◆ The task: Determine how many lines in the material hold the string "black", then reply with that number only.

*** Opening Provided records ***

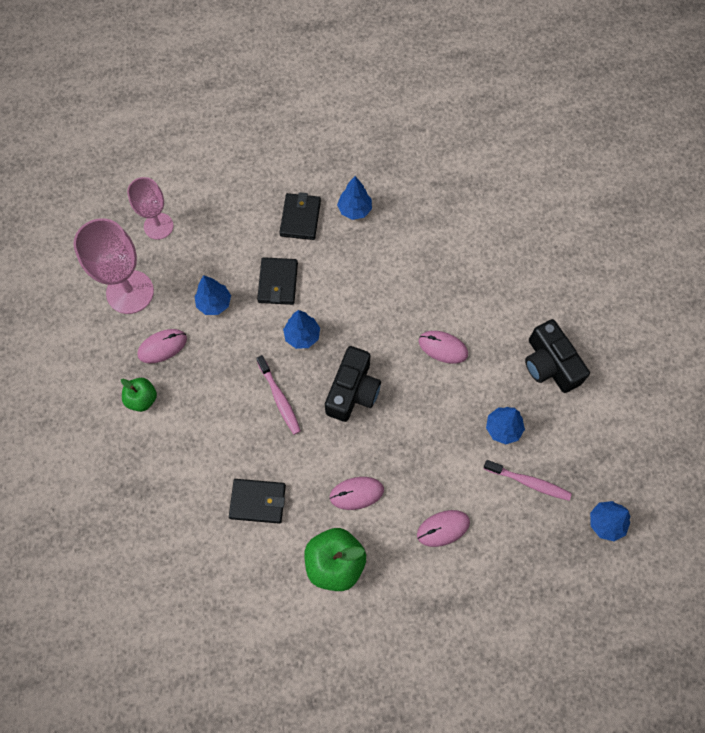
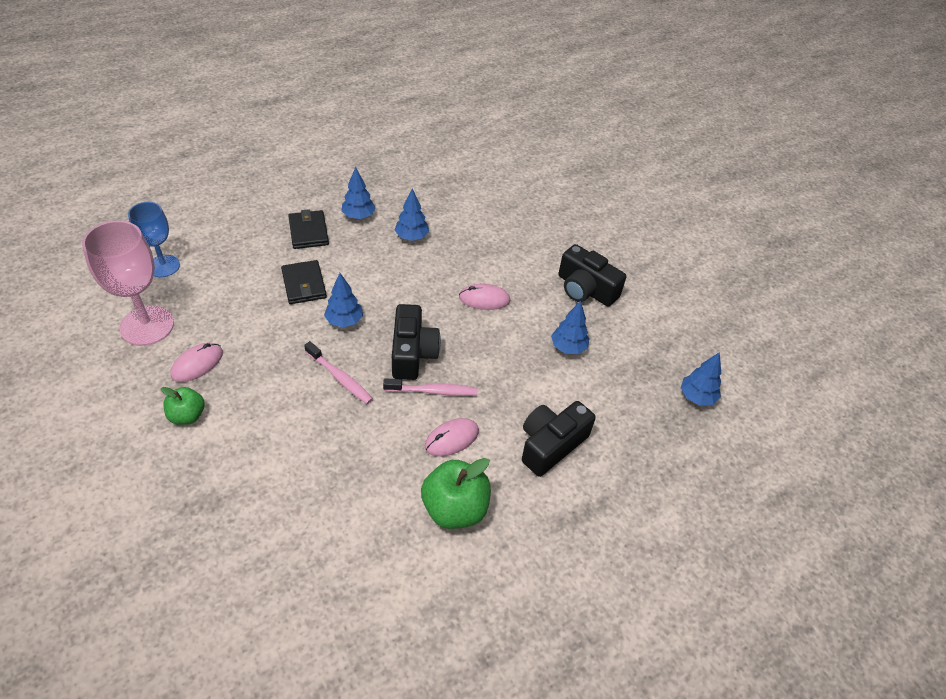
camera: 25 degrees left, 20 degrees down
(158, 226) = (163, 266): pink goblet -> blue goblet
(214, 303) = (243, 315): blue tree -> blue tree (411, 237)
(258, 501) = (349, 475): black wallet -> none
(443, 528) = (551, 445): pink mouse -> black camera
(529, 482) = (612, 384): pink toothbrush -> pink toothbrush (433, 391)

*** Closing Provided records ***
*** Opening Provided records ***

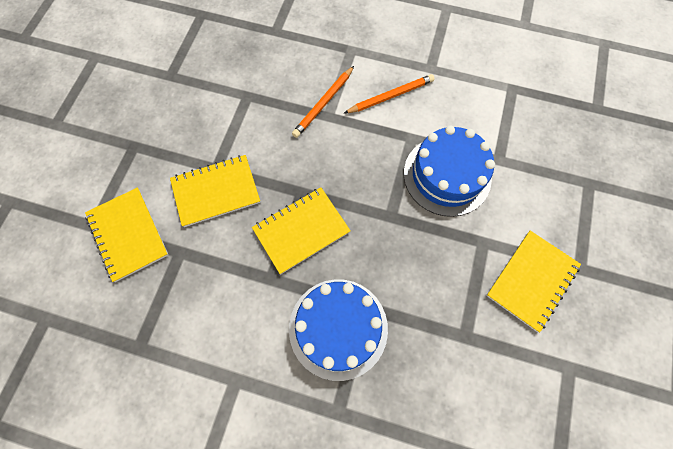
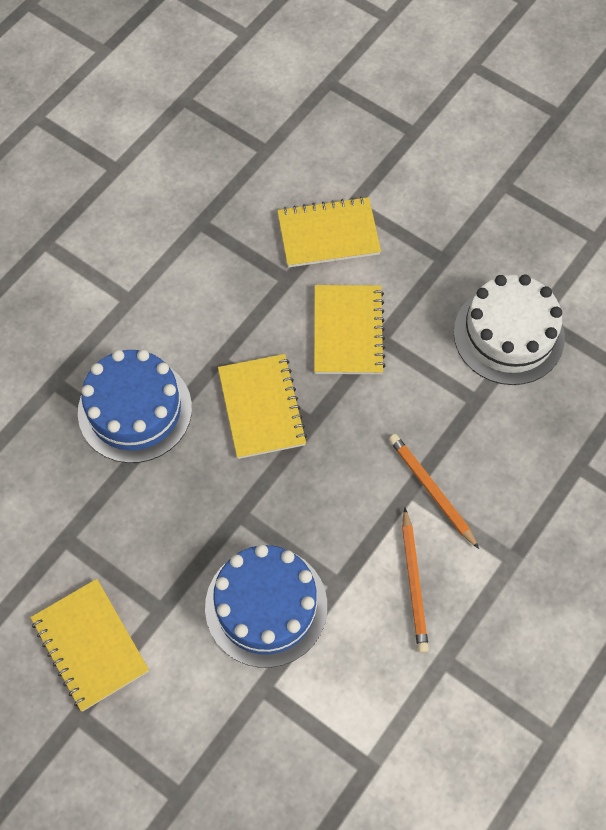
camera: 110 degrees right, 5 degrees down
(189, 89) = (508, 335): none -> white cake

*** Closing Provided records ***

◆ Final answer: 2